» **Task details**
A verbatim reproduction of the lines below, from the line containing "building: [78,355,131,416] -> none" through the line containing "building: none -> [95,71,250,188]", both ends included, is the whole required output.

(Excerpts from a dataset)
☆ ☆ ☆ ☆ ☆ ☆ ☆
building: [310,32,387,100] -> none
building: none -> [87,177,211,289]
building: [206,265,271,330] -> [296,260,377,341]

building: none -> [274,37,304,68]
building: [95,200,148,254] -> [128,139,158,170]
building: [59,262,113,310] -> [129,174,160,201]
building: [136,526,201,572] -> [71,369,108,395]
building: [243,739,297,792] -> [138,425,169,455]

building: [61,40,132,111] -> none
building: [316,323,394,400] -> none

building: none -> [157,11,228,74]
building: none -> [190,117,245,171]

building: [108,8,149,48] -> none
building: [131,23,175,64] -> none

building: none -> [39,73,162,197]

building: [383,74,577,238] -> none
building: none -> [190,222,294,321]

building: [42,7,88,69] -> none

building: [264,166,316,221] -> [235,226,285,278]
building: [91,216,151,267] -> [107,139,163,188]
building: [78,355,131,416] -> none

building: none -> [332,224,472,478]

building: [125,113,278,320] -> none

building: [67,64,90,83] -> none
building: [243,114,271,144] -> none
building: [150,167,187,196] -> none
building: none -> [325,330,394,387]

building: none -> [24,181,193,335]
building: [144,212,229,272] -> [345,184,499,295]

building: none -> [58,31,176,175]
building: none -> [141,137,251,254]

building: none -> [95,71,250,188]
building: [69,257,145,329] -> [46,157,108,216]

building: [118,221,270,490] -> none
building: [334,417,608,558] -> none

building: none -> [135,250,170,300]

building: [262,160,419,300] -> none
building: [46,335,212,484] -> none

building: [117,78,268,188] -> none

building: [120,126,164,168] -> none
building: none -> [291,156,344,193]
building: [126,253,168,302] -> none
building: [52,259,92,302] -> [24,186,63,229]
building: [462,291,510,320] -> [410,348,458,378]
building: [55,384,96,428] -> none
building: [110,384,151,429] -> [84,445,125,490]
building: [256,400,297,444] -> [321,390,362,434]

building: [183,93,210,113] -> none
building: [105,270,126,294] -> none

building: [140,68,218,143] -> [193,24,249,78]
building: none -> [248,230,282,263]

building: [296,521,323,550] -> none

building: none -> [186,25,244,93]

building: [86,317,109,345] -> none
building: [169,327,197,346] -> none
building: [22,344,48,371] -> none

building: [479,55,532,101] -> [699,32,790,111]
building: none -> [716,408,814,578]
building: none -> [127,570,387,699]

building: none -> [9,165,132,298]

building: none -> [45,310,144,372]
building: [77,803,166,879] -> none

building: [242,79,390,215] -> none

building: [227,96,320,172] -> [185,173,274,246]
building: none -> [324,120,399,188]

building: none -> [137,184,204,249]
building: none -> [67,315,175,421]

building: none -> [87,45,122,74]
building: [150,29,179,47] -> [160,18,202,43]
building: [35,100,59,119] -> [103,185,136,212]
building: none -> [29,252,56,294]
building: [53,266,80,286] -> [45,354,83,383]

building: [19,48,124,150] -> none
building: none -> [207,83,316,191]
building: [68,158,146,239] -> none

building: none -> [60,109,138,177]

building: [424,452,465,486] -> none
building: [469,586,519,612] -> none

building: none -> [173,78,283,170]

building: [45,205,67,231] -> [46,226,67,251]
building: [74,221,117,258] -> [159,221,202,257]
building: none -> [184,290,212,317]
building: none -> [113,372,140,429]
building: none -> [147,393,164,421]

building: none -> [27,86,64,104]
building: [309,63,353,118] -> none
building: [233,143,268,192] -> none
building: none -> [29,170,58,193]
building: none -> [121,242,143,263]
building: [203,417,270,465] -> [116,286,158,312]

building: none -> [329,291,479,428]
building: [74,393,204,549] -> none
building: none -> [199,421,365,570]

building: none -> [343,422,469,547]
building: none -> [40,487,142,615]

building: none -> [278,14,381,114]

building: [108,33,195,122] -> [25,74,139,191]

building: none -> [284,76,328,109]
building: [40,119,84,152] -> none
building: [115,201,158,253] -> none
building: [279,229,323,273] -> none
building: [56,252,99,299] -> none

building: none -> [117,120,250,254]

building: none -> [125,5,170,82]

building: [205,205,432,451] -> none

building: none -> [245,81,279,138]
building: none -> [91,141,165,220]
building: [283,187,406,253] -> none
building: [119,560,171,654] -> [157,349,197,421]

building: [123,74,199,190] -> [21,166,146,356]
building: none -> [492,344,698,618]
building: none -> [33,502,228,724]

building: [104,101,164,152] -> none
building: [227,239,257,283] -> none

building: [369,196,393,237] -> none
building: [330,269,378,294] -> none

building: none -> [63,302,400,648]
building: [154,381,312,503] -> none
☆ ☆ ☆ ☆ ☆ ☆ ☆
» **Problem solution**
building: [78,355,131,416] -> none

building: none -> [332,224,472,478]

building: [125,113,278,320] -> none

building: [67,64,90,83] -> none
building: [243,114,271,144] -> none
building: [150,167,187,196] -> none
building: none -> [325,330,394,387]

building: none -> [24,181,193,335]
building: [144,212,229,272] -> [345,184,499,295]

building: none -> [58,31,176,175]
building: none -> [141,137,251,254]

building: none -> [95,71,250,188]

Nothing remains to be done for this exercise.